=== Provided records ===
○ ○ ○
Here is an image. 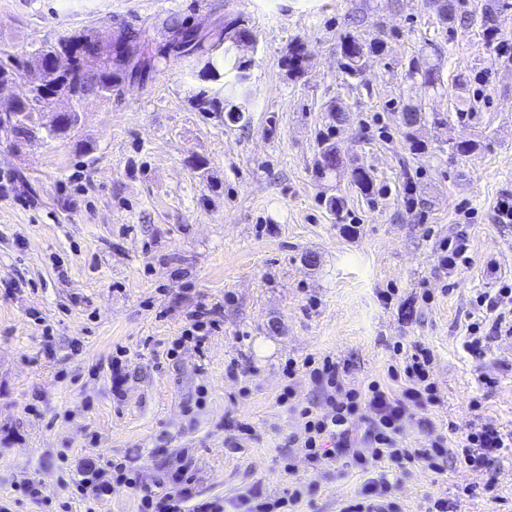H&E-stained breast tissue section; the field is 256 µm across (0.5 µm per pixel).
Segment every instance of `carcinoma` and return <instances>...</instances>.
○ ○ ○
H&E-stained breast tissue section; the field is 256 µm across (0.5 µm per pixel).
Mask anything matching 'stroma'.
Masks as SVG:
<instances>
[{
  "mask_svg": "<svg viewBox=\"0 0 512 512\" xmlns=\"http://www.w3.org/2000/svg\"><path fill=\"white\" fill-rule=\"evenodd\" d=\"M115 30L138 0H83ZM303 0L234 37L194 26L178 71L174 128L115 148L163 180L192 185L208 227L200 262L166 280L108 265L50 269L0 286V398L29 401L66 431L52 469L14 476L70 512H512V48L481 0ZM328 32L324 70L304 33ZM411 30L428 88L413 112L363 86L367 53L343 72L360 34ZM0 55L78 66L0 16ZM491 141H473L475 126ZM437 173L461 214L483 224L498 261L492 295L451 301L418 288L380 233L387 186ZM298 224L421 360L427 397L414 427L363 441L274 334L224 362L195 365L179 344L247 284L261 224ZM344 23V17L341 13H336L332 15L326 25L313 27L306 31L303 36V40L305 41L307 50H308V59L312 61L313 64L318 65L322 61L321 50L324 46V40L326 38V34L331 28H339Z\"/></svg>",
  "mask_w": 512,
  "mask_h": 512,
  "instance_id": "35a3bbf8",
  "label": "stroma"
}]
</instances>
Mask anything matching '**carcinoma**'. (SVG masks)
○ ○ ○
=== What you are asked to do ===
Find the lines containing "carcinoma" and list every one of them.

=== Exercise output ===
Segment every instance of `carcinoma` and return <instances>...</instances>.
Mask anything matching '**carcinoma**'. (SVG masks)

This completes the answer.